→ Input data:
########

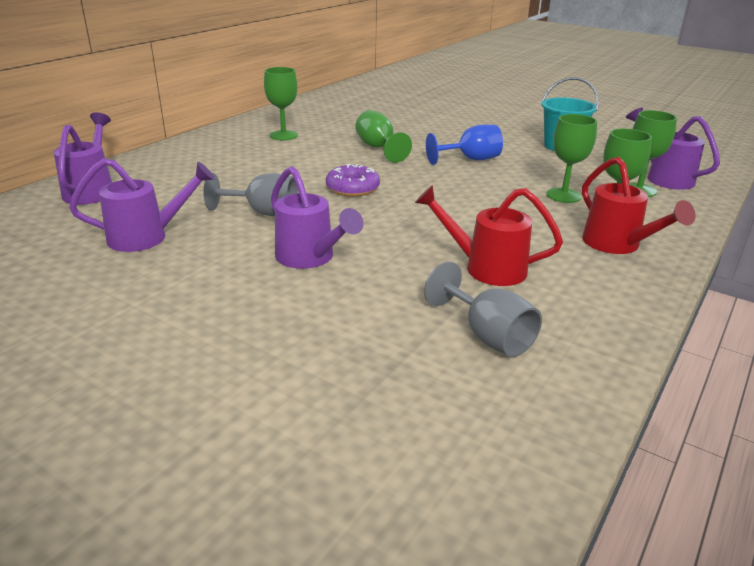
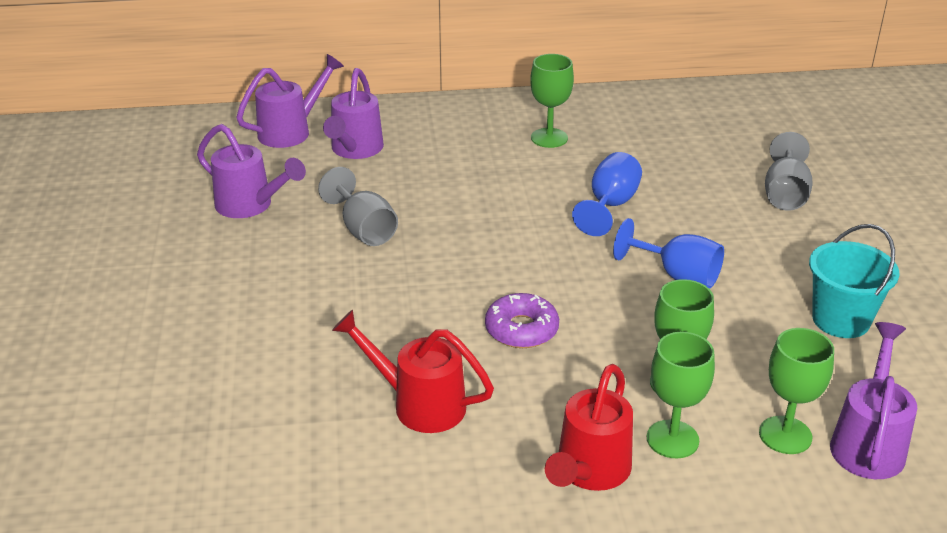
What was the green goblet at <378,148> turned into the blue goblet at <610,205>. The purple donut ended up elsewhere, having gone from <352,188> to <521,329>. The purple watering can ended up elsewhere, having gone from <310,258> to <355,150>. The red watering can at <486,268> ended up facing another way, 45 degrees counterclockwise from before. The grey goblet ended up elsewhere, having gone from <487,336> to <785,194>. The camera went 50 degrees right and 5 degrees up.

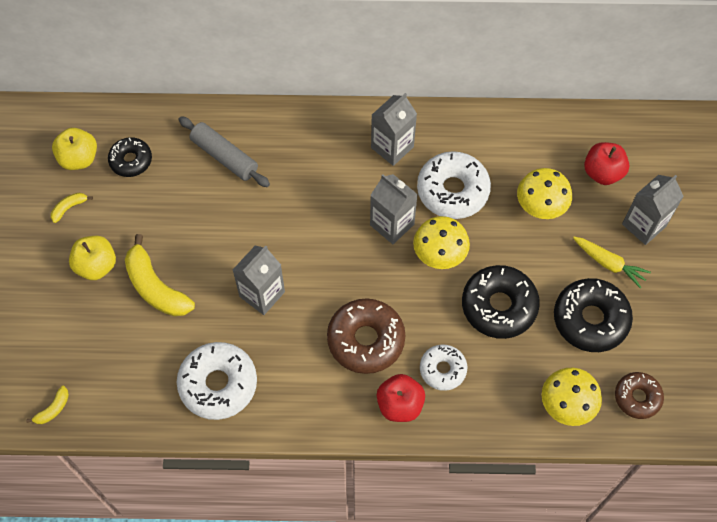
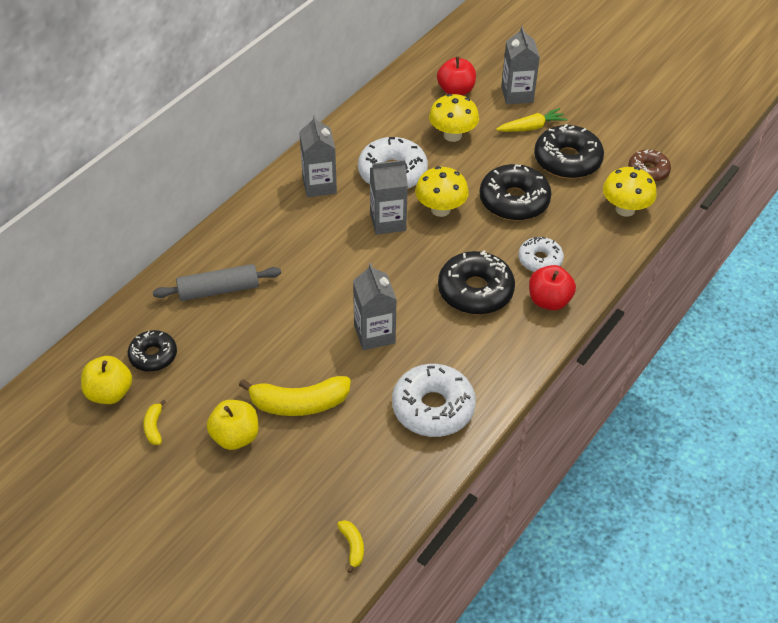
What was the brown donut at <366,340> turned into the black donut at <475,291>. The camera went 55 degrees left and 15 degrees down.

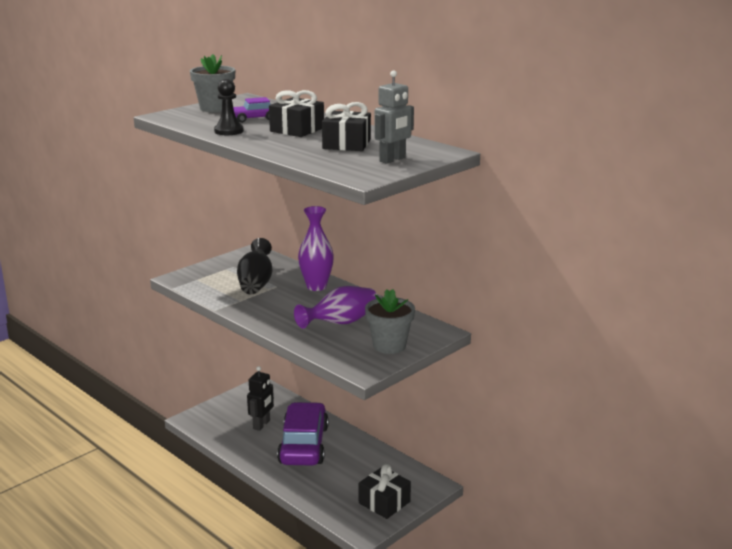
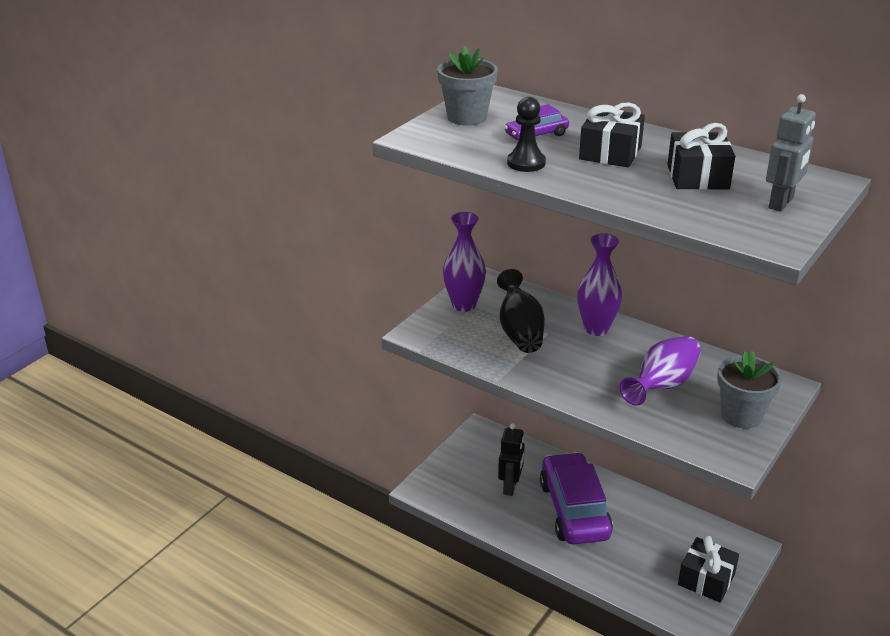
The second view gained the purple vase at <464,305>. The camera went 10 degrees left and 10 degrees up.

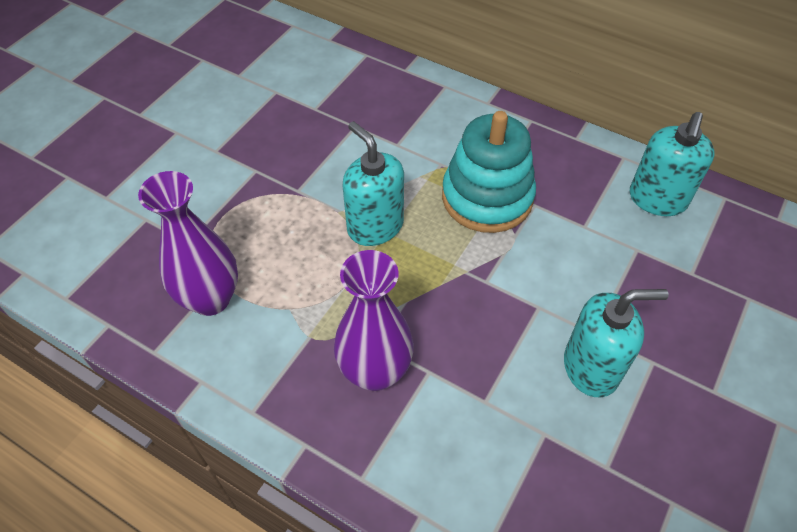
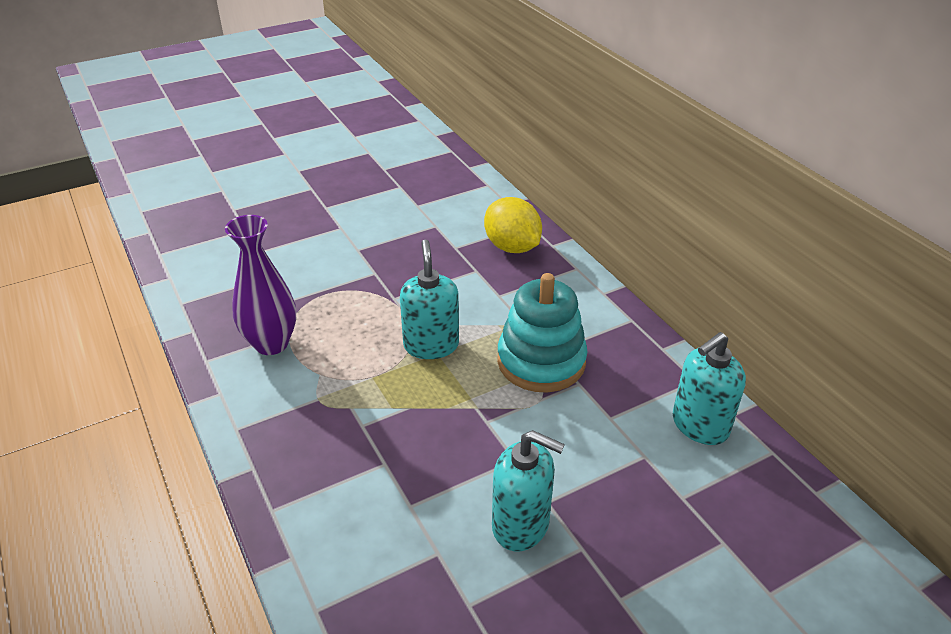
The second view lost the purple vase at <375,372>. The second view gained the yellow lemon at <512,247>. The camera went 30 degrees right and 15 degrees down.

########

→ Instructions to follow:
Each line above is to be transcribed exactly, though its pictures are not.

→ Response for this exercise:
What was the green goblet at <378,148> turned into the blue goblet at <610,205>. The purple donut ended up elsewhere, having gone from <352,188> to <521,329>. The purple watering can ended up elsewhere, having gone from <310,258> to <355,150>. The red watering can at <486,268> ended up facing another way, 45 degrees counterclockwise from before. The grey goblet ended up elsewhere, having gone from <487,336> to <785,194>. The camera went 50 degrees right and 5 degrees up.

What was the brown donut at <366,340> turned into the black donut at <475,291>. The camera went 55 degrees left and 15 degrees down.

The second view gained the purple vase at <464,305>. The camera went 10 degrees left and 10 degrees up.

The second view lost the purple vase at <375,372>. The second view gained the yellow lemon at <512,247>. The camera went 30 degrees right and 15 degrees down.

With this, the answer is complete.